## Task prompt
Leave every picture out and write out the records below exactly.

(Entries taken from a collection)
--- --- ---

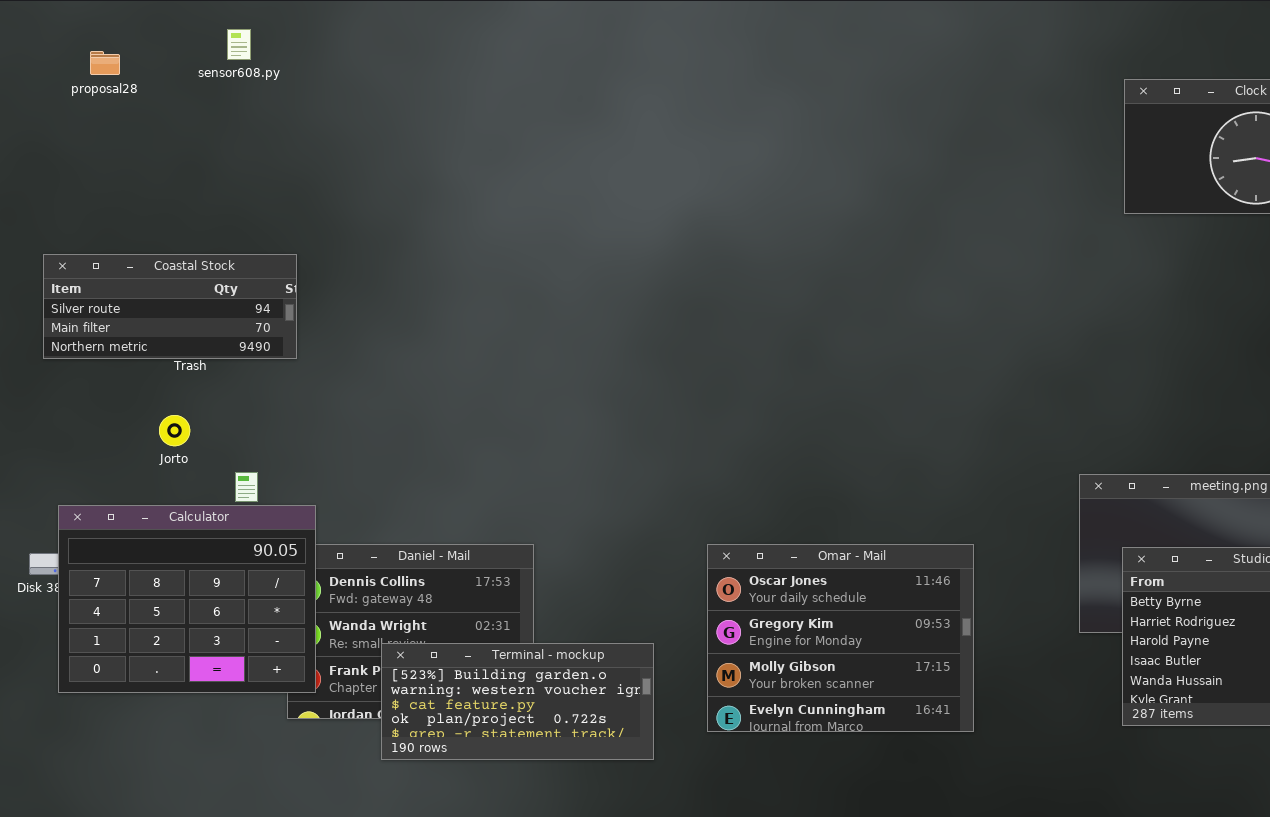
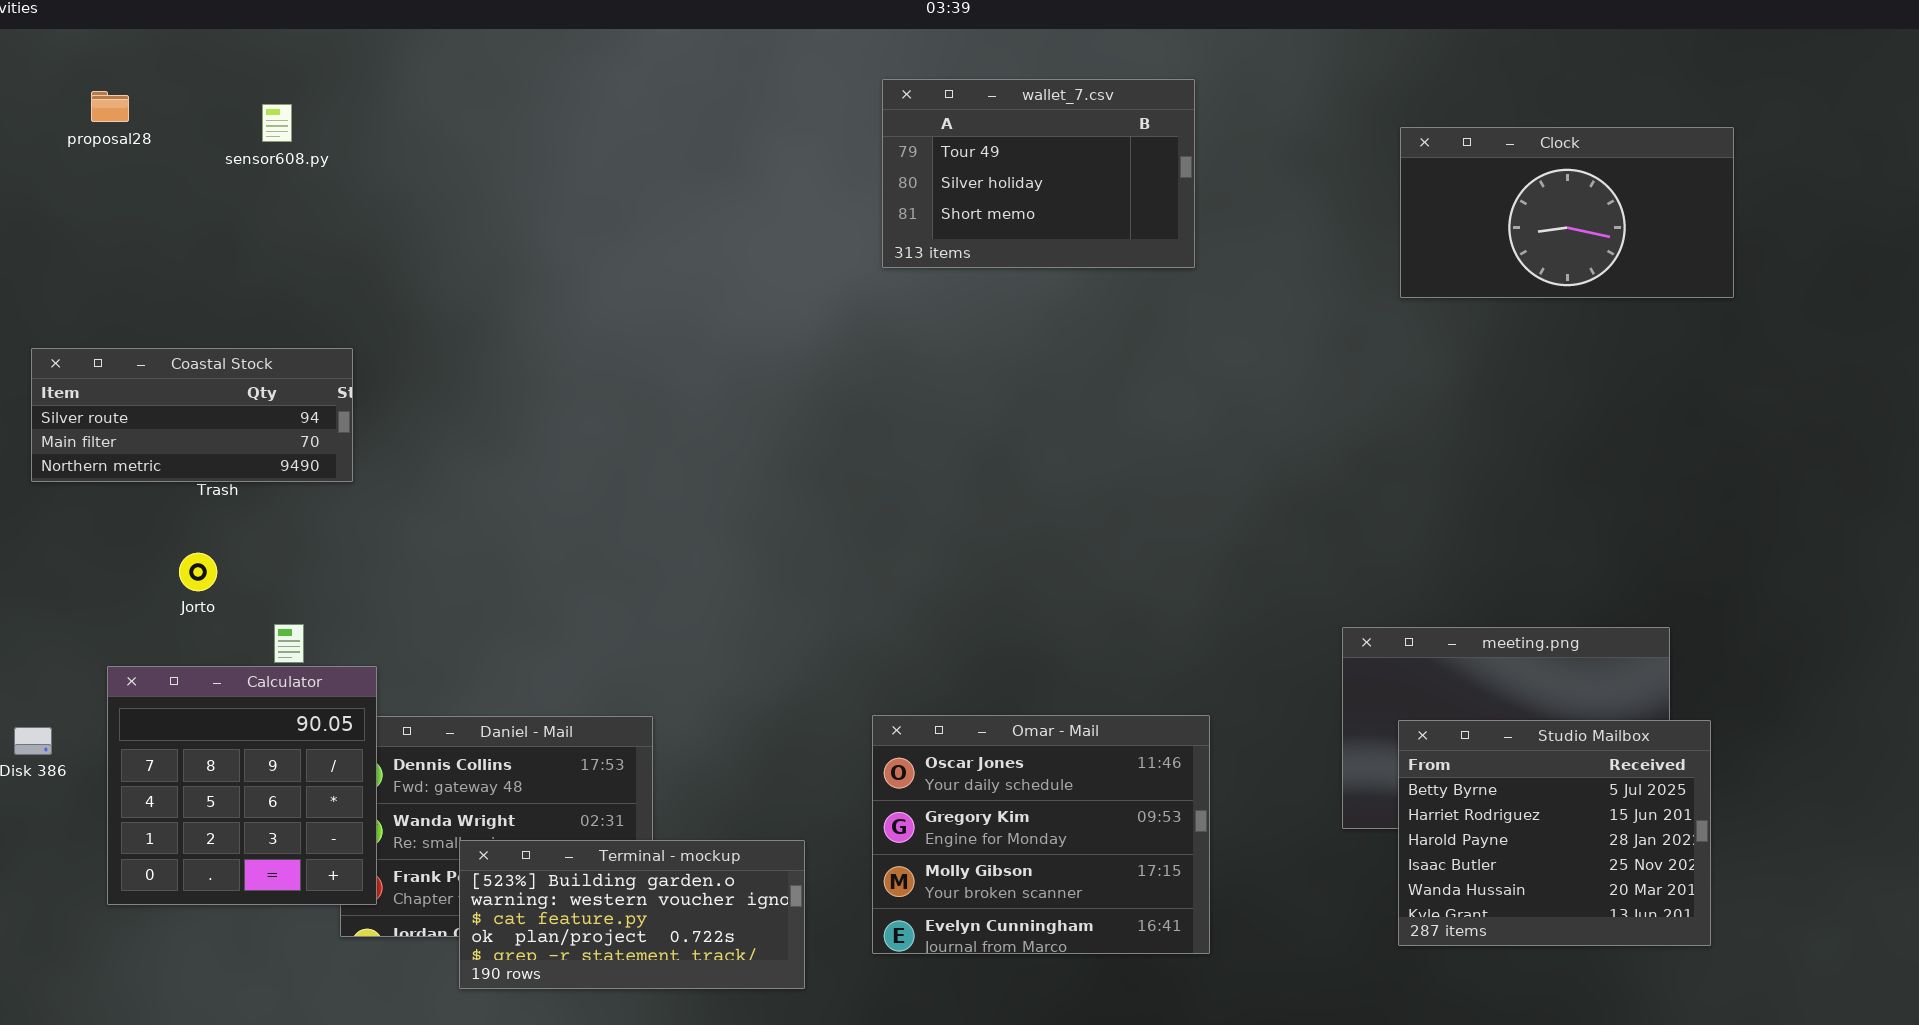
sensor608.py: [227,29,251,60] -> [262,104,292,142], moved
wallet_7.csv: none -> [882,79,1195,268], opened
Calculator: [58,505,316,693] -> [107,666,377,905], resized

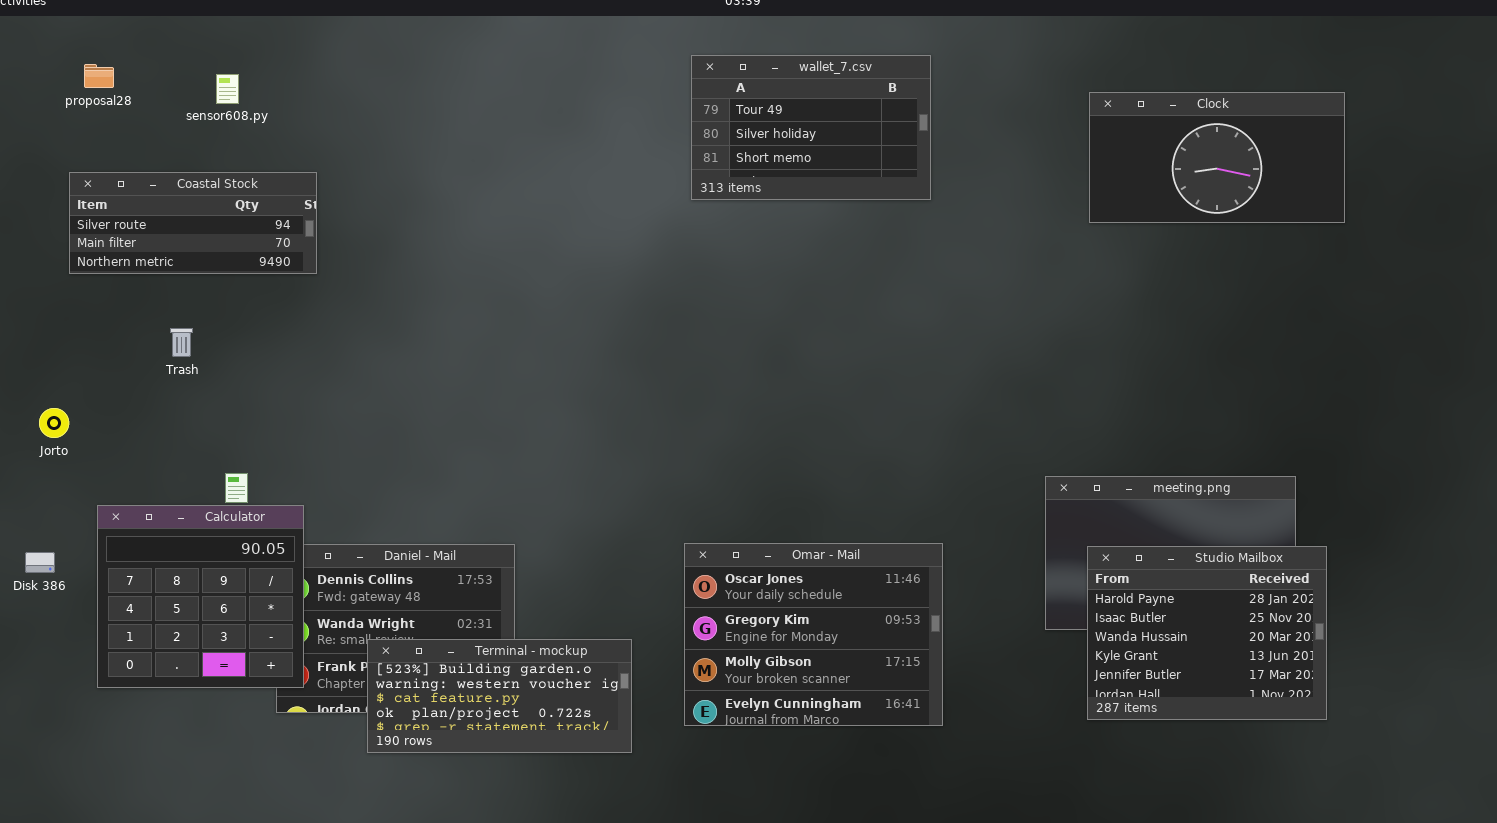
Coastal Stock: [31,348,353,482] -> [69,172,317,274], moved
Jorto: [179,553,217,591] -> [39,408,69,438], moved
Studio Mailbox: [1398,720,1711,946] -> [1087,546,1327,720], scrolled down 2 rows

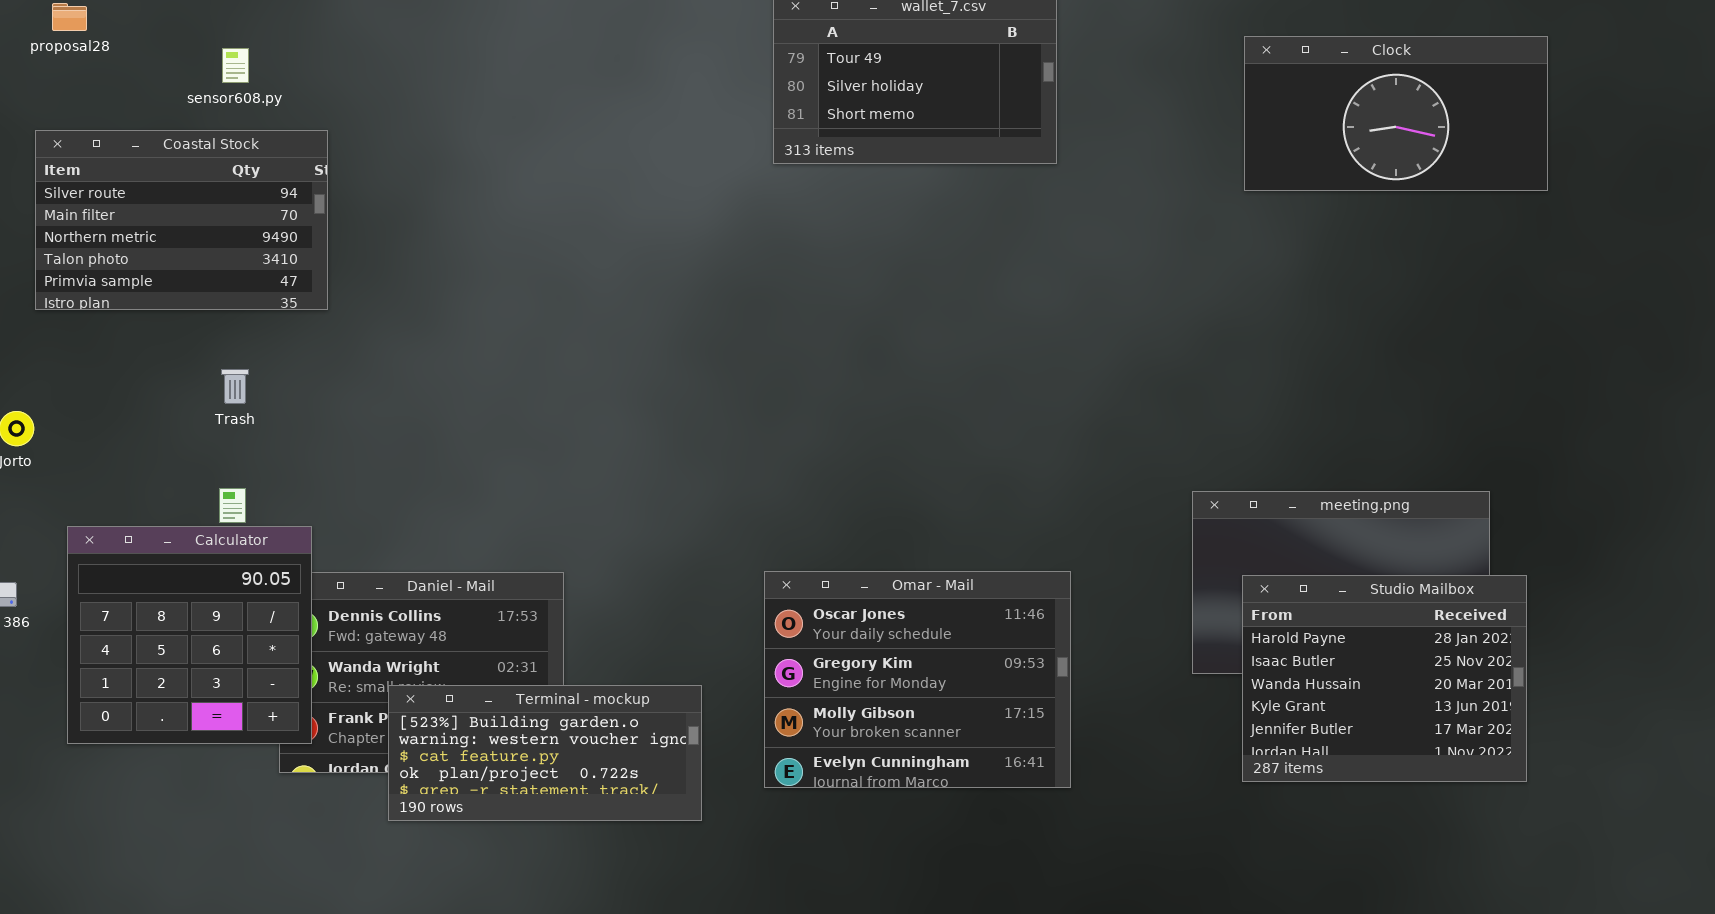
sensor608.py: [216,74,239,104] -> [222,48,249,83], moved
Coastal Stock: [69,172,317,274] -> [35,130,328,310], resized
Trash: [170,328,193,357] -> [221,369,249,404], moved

--- --- ---

## Answer for the task
sensor608.py: [227,29,251,60] -> [262,104,292,142], moved
wallet_7.csv: none -> [882,79,1195,268], opened
Calculator: [58,505,316,693] -> [107,666,377,905], resized

Coastal Stock: [31,348,353,482] -> [69,172,317,274], moved
Jorto: [179,553,217,591] -> [39,408,69,438], moved
Studio Mailbox: [1398,720,1711,946] -> [1087,546,1327,720], scrolled down 2 rows

sensor608.py: [216,74,239,104] -> [222,48,249,83], moved
Coastal Stock: [69,172,317,274] -> [35,130,328,310], resized
Trash: [170,328,193,357] -> [221,369,249,404], moved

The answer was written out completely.